TASK PROMPT: Drop the pictures and restate the rest of the listing word for word.

[[ COLLECTED DATA open ]]

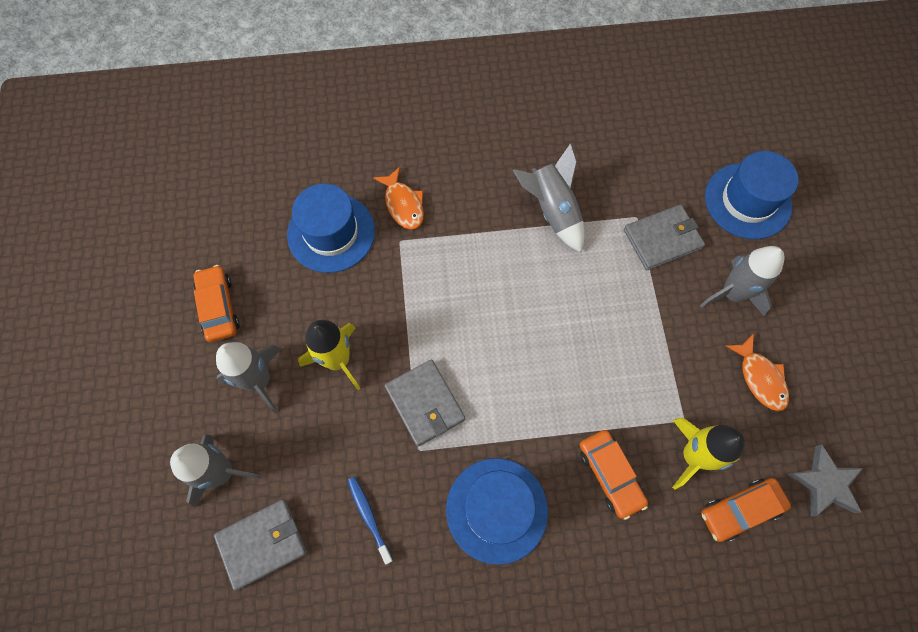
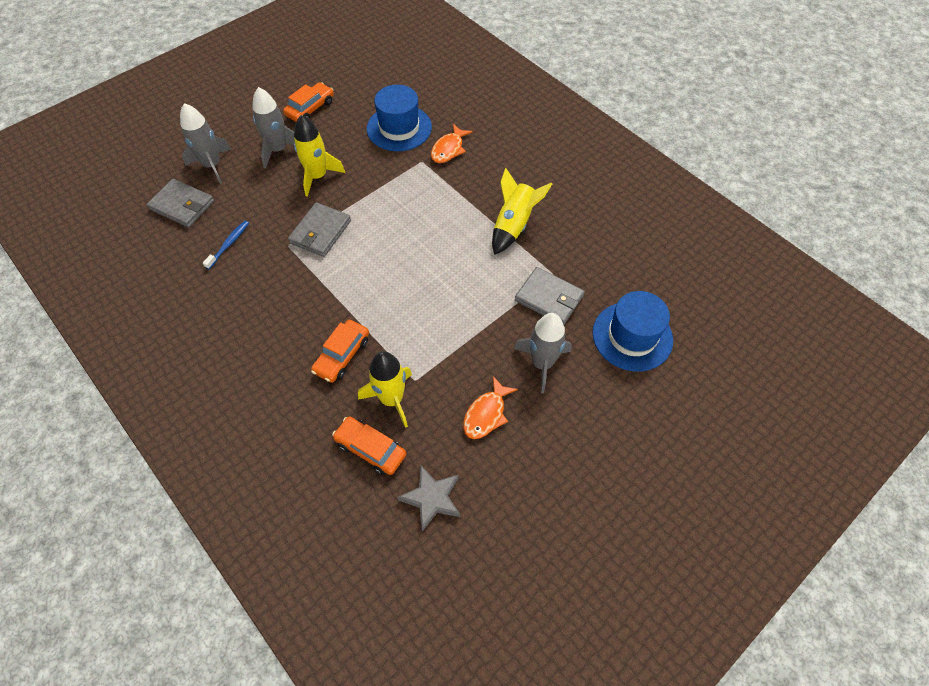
camera: 55 degrees right, 10 degrees down
(497, 510) = (275, 305): blue hat -> none
(552, 211) = (514, 225): grey rocket -> yellow rocket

[[ COLLECTED DATA closed ]]

SOLUTION TO THE EXERCISE:
camera: 55 degrees right, 10 degrees down
(497, 510) = (275, 305): blue hat -> none
(552, 211) = (514, 225): grey rocket -> yellow rocket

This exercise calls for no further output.